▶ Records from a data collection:

::::

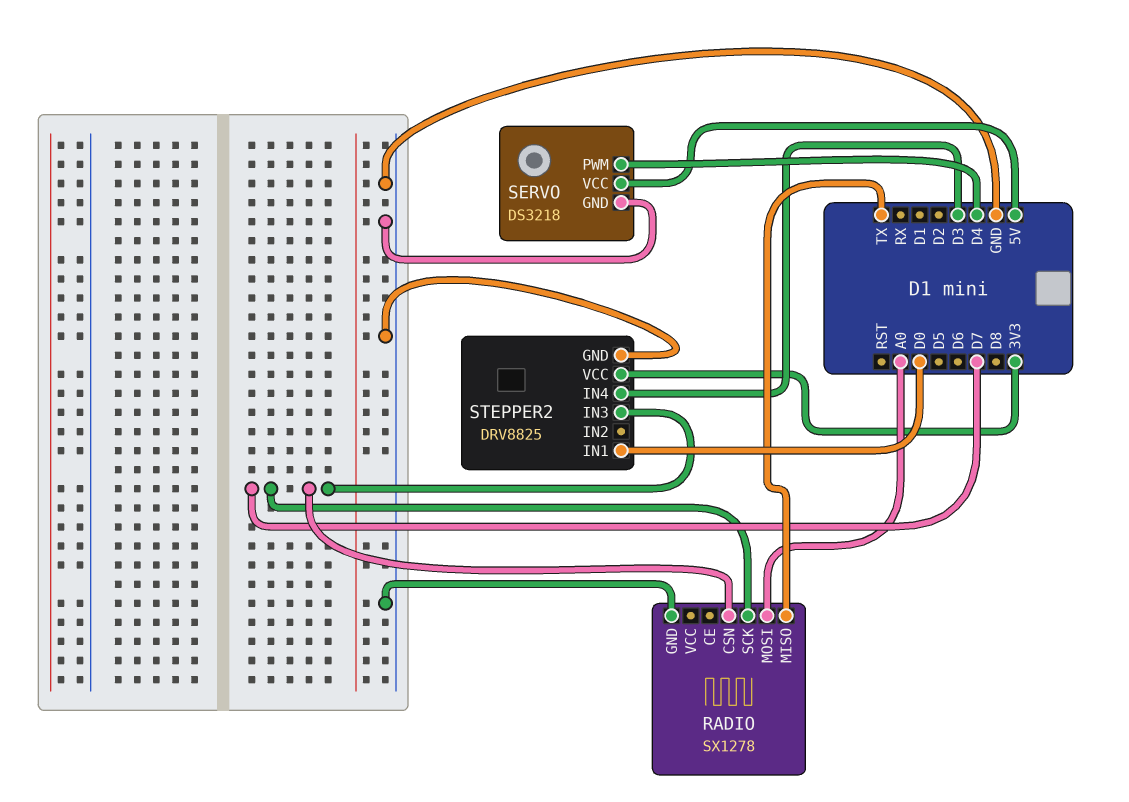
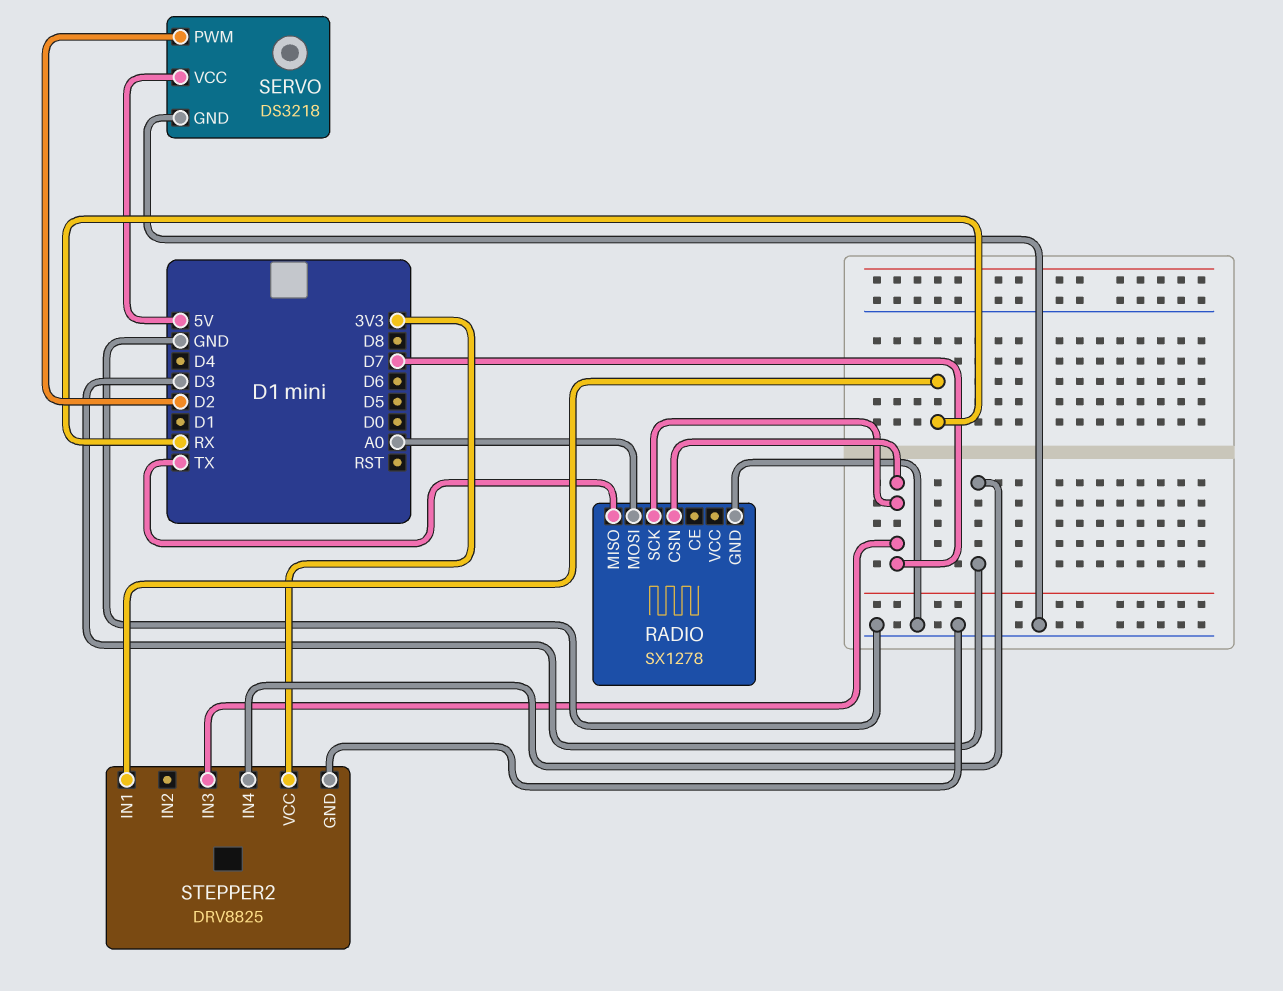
SERVO pin PWM: D4 -> D2
STEPPER2 pin IN1: D0 -> RX

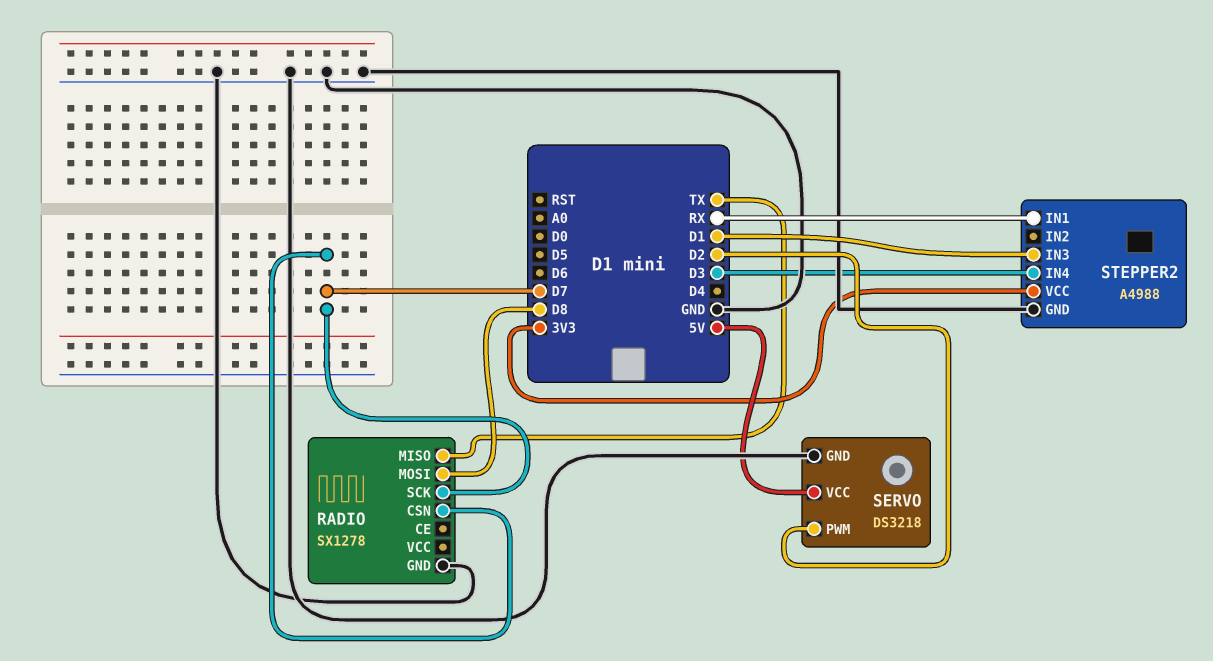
RADIO pin MOSI: A0 -> D8
STEPPER2: DRV8825 -> A4988
STEPPER2 pin IN3: D7 -> D1

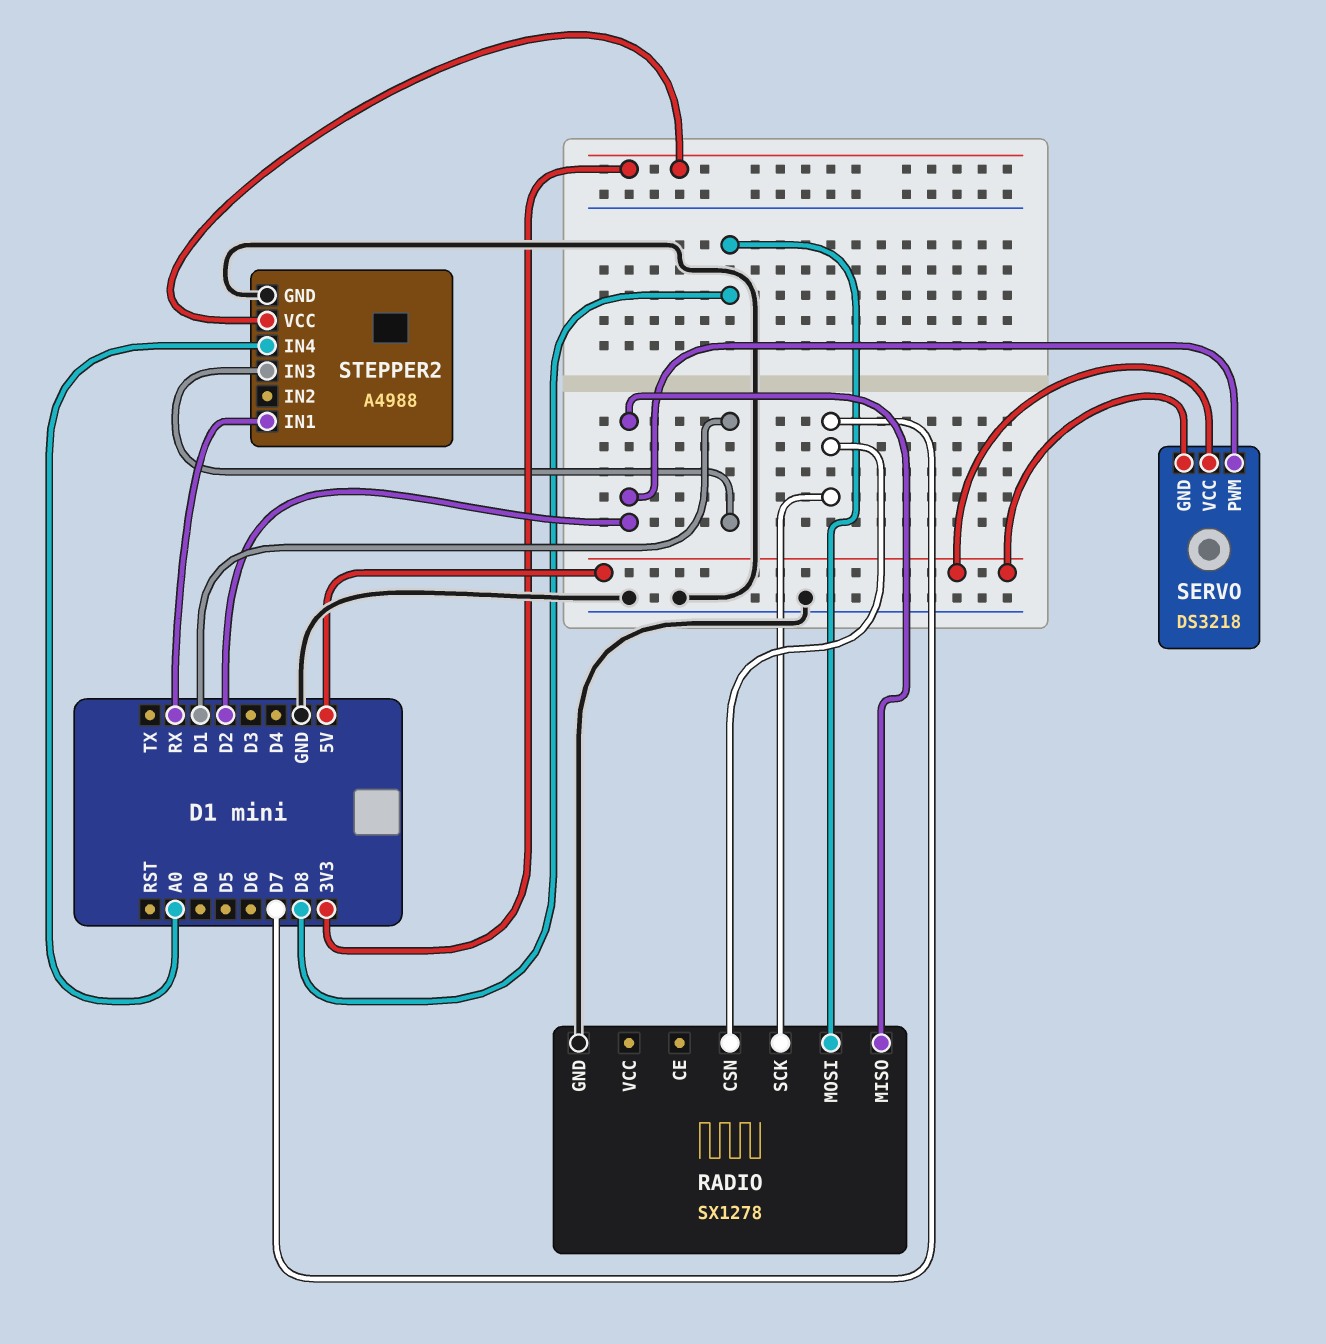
RADIO pin MISO: TX -> D2
SERVO pin GND: GND -> 5V
STEPPER2 pin IN4: D3 -> A0

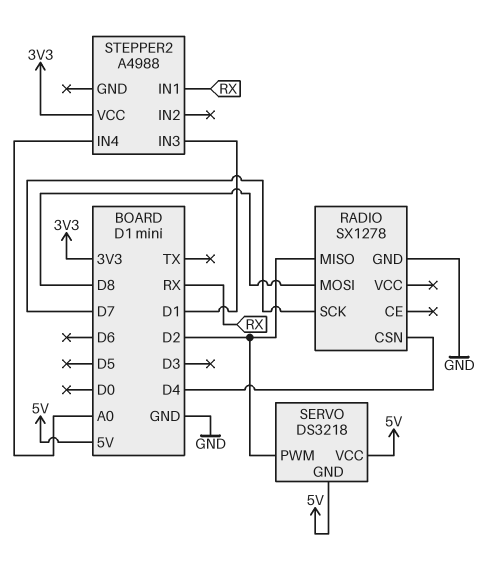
RADIO pin CSN: D7 -> D4
STEPPER2 pin GND: GND -> none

::::

▶ EXERCISE BRIEF:
Please print the records above word for word, leaving every image out.

▶ EXPECTED ANSWER:
SERVO pin PWM: D4 -> D2
STEPPER2 pin IN1: D0 -> RX

RADIO pin MOSI: A0 -> D8
STEPPER2: DRV8825 -> A4988
STEPPER2 pin IN3: D7 -> D1

RADIO pin MISO: TX -> D2
SERVO pin GND: GND -> 5V
STEPPER2 pin IN4: D3 -> A0

RADIO pin CSN: D7 -> D4
STEPPER2 pin GND: GND -> none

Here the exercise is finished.